• What the exercise asks
Images excluded, reproduce each line of the records exactly as it stands.

* * * * * * * * *

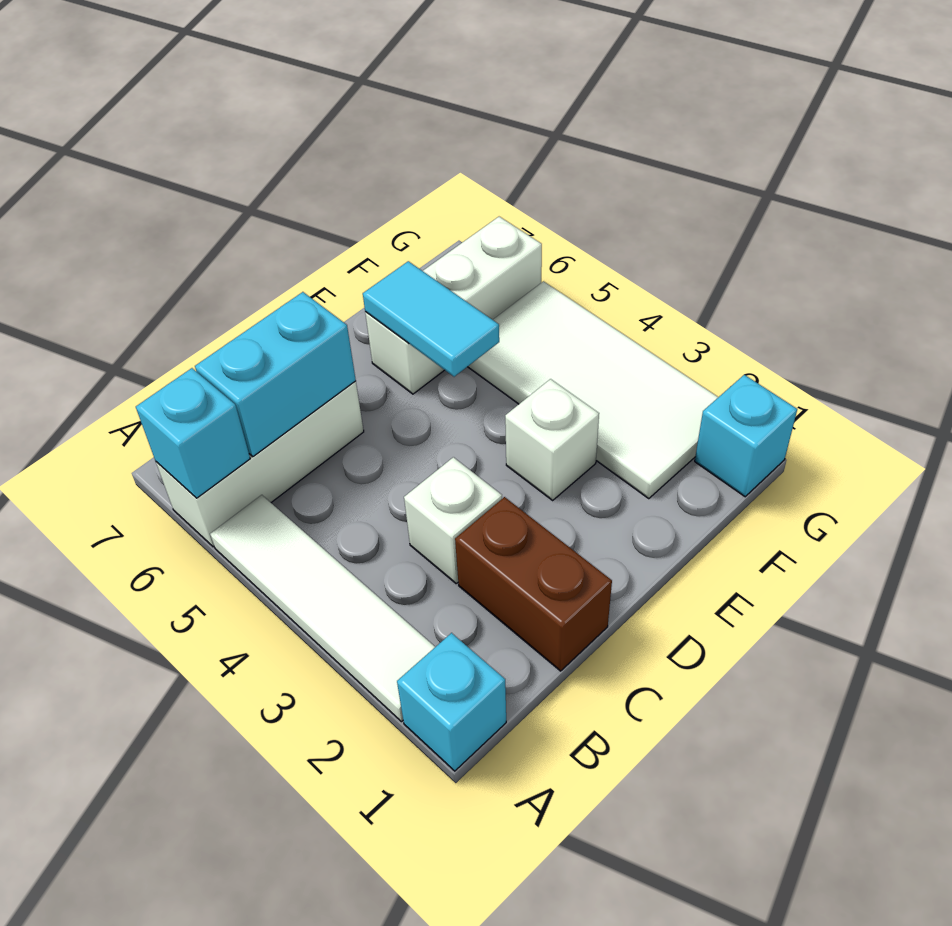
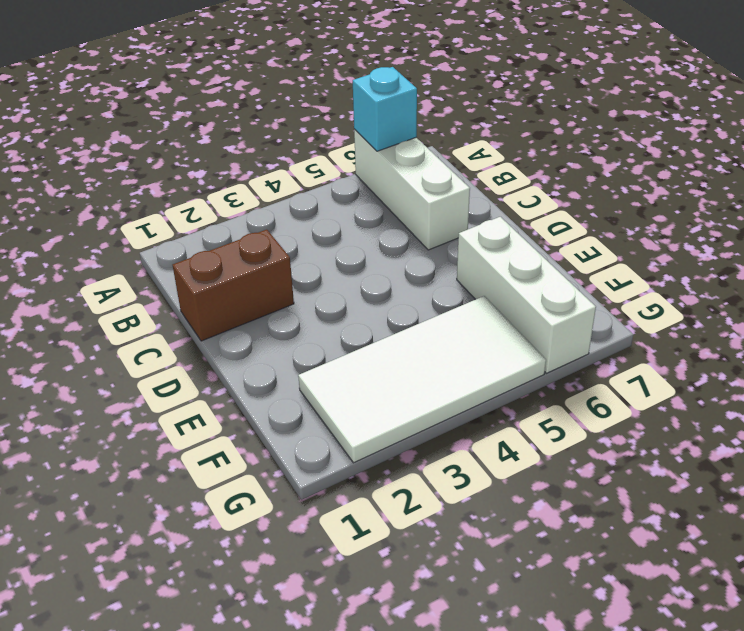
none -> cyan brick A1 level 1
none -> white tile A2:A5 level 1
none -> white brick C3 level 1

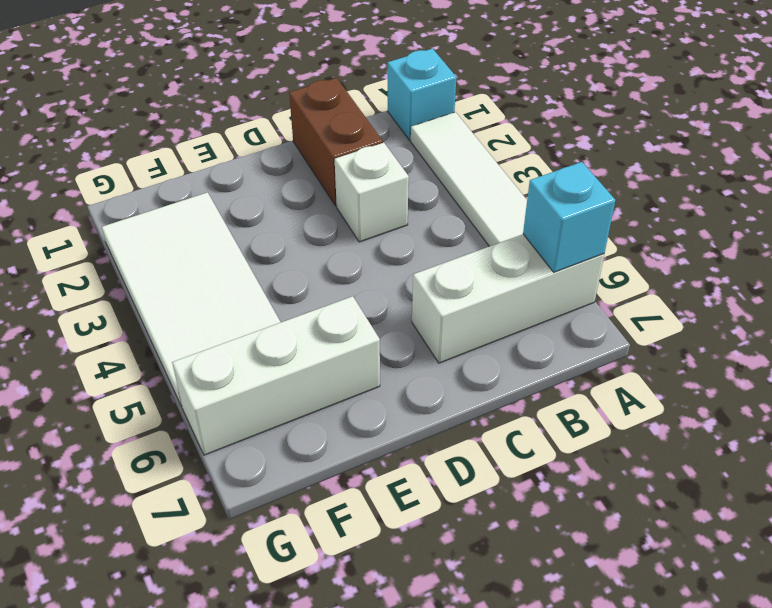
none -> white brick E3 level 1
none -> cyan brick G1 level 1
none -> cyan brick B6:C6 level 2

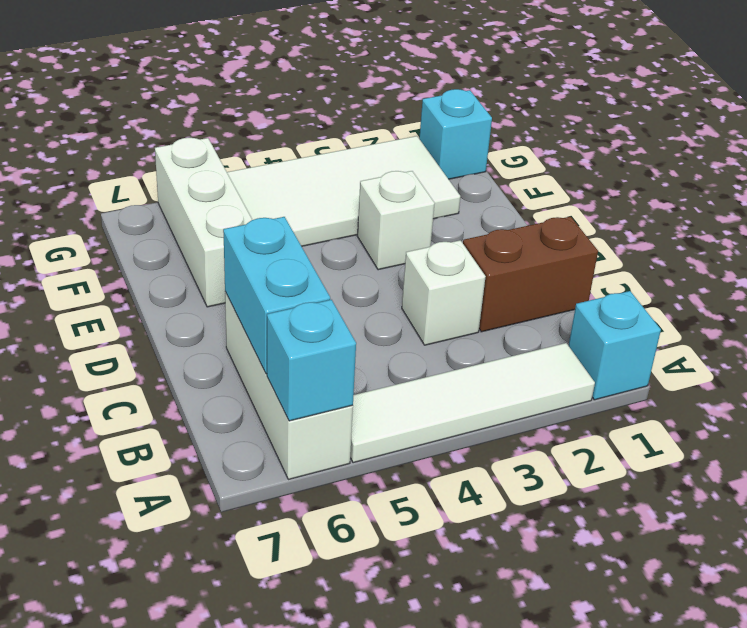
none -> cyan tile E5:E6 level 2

* * * * * * * * *

• Response to the task
none -> cyan brick A1 level 1
none -> white tile A2:A5 level 1
none -> white brick C3 level 1

none -> white brick E3 level 1
none -> cyan brick G1 level 1
none -> cyan brick B6:C6 level 2

none -> cyan tile E5:E6 level 2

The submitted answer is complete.